Supplied information

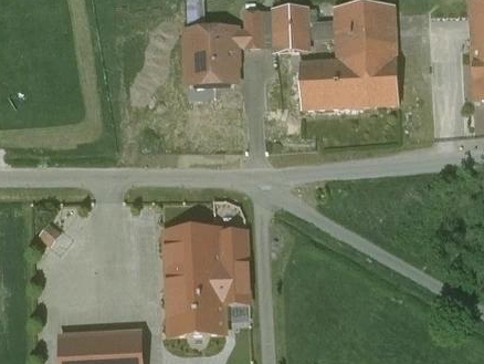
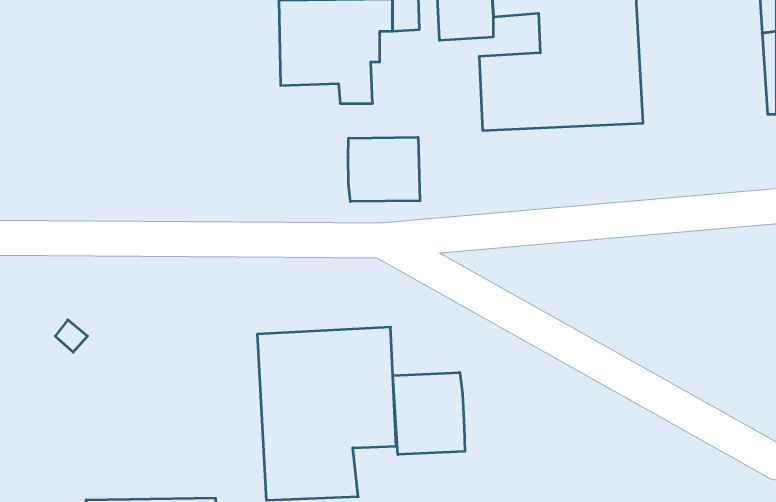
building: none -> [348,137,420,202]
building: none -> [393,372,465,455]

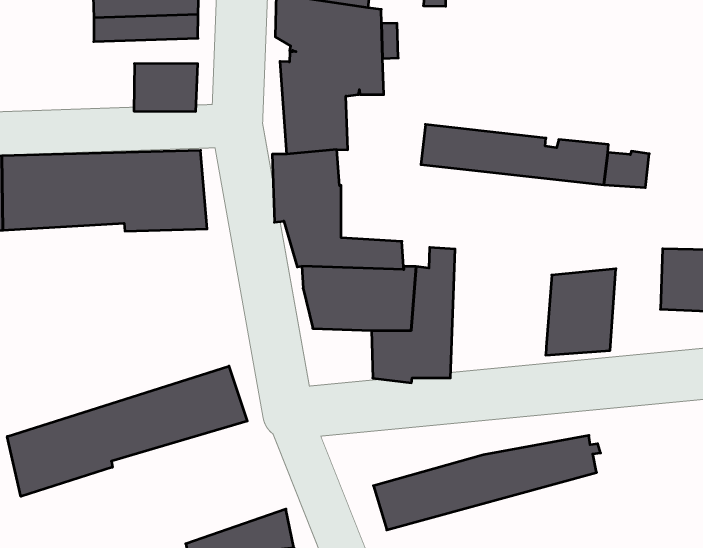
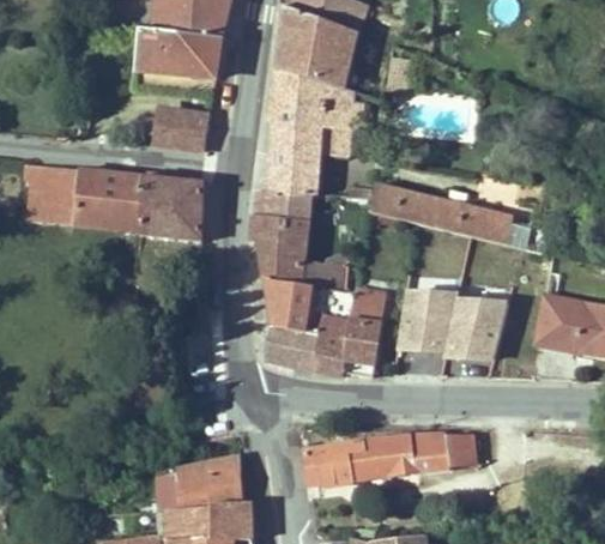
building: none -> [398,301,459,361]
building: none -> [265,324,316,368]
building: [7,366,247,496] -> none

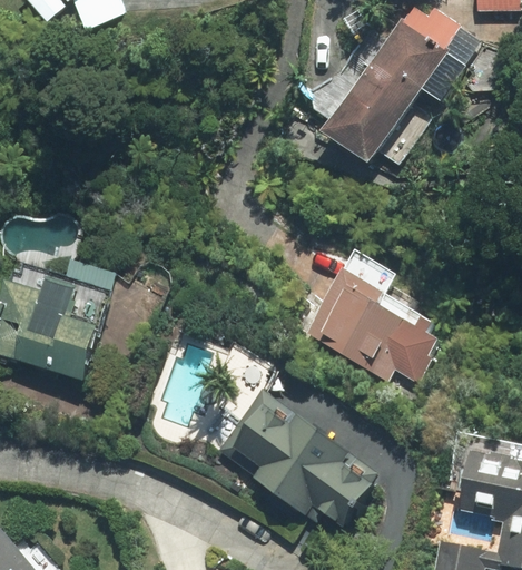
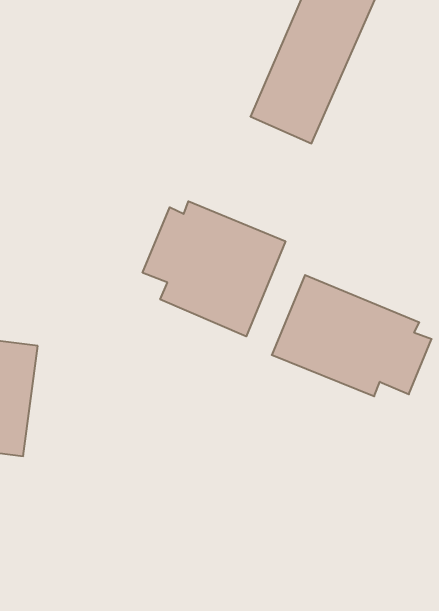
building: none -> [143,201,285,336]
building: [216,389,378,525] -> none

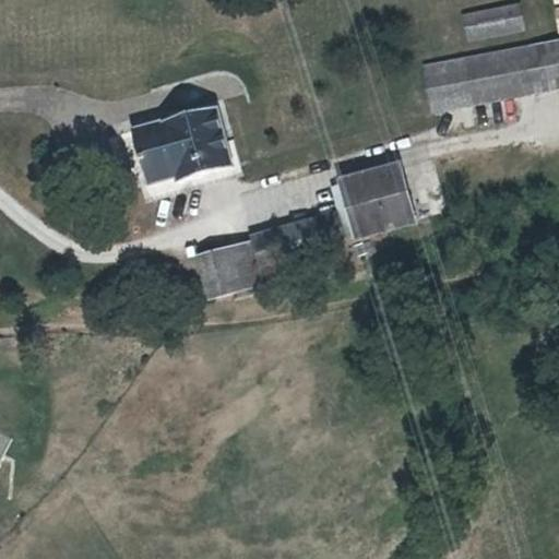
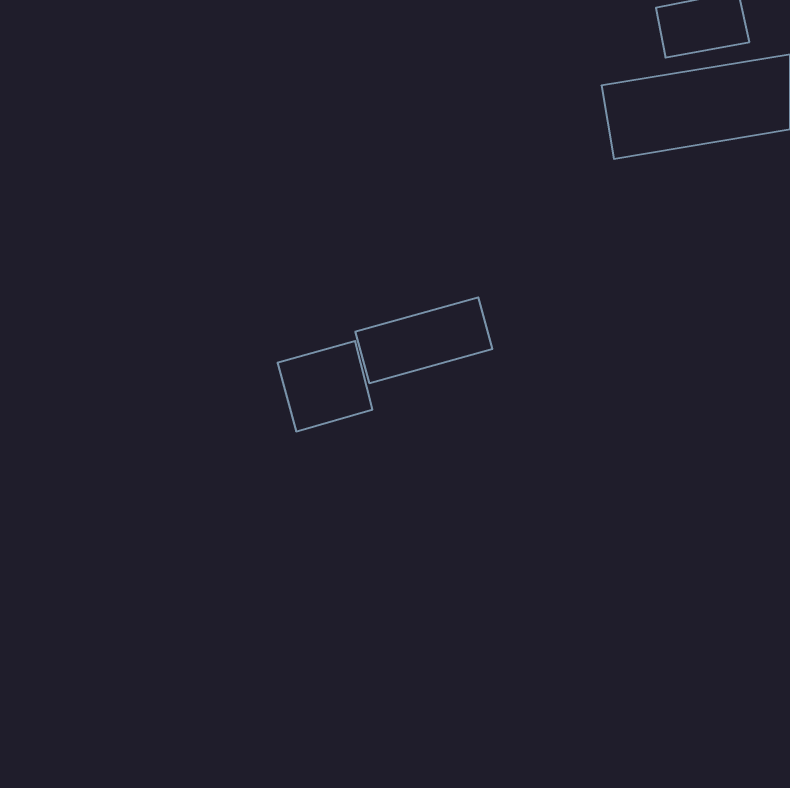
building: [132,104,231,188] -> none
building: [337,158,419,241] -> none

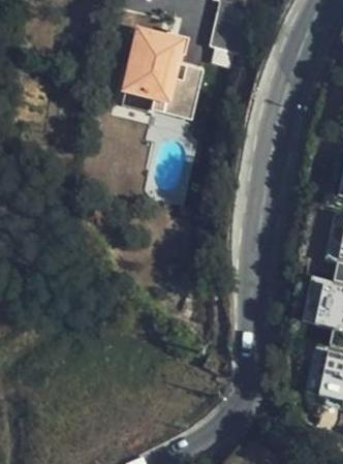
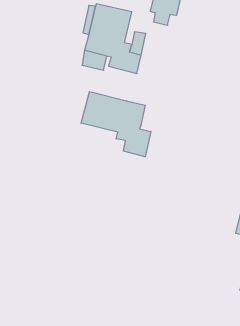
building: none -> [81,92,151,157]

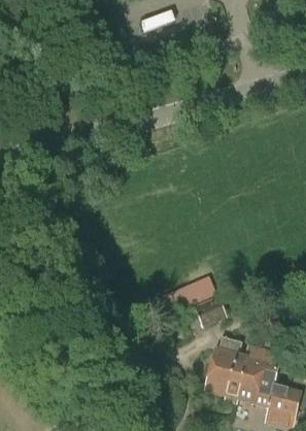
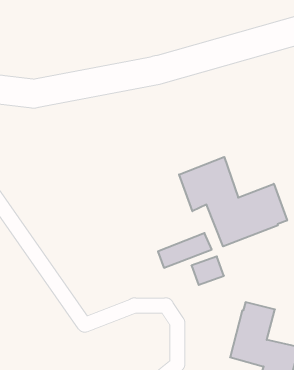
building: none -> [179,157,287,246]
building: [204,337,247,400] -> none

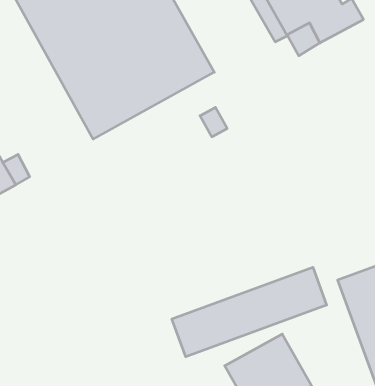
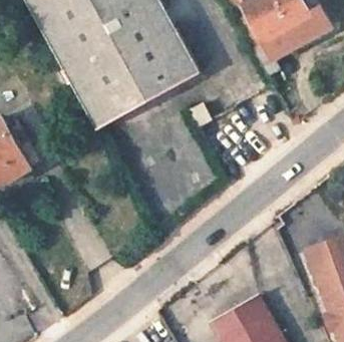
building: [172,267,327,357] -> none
==
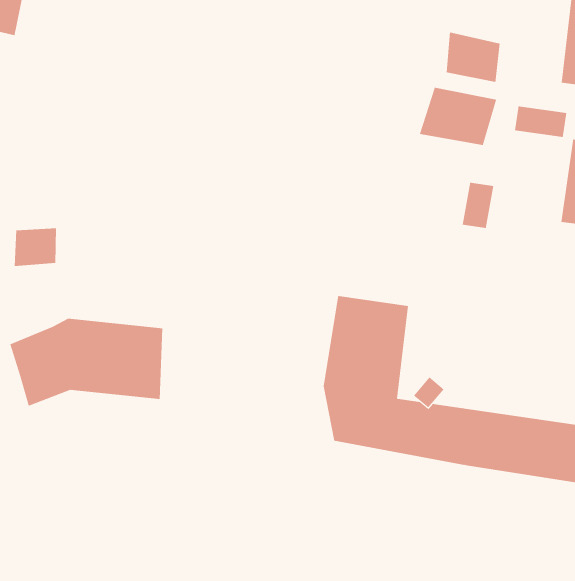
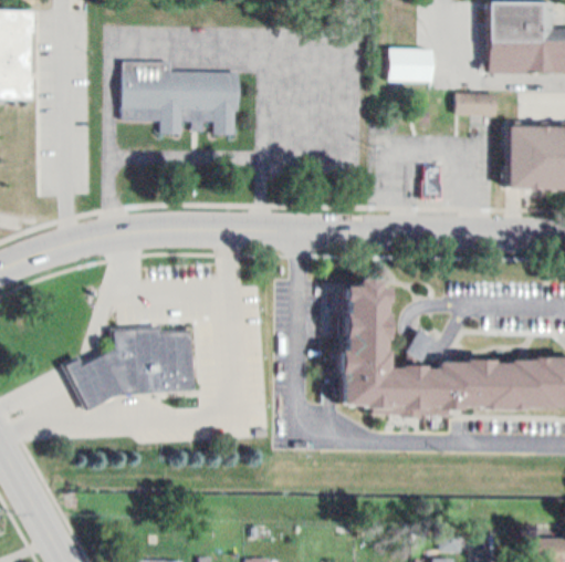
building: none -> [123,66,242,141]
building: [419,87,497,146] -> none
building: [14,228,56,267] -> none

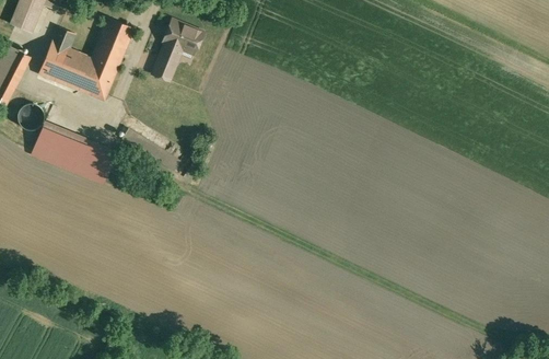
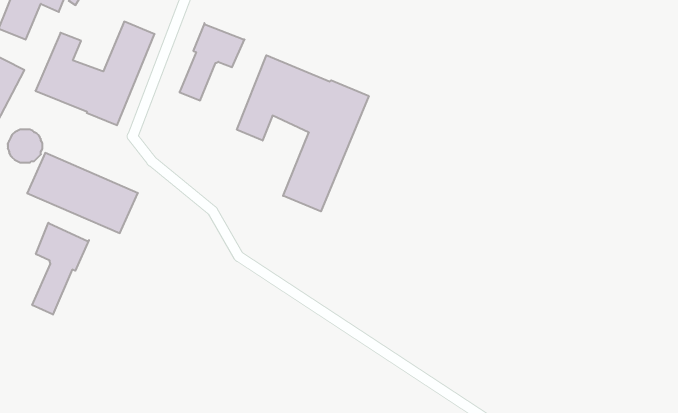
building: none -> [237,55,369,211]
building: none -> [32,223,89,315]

Required action
Out of the records above, return only the lines from the one with "building: [132,104,231,188] -> none" through the one with "building: [172,267,327,357] -> none", exactly, and none of the pictures.

Response
building: [132,104,231,188] -> none
building: [337,158,419,241] -> none

building: none -> [81,92,151,157]

building: none -> [179,157,287,246]
building: [204,337,247,400] -> none

building: [172,267,327,357] -> none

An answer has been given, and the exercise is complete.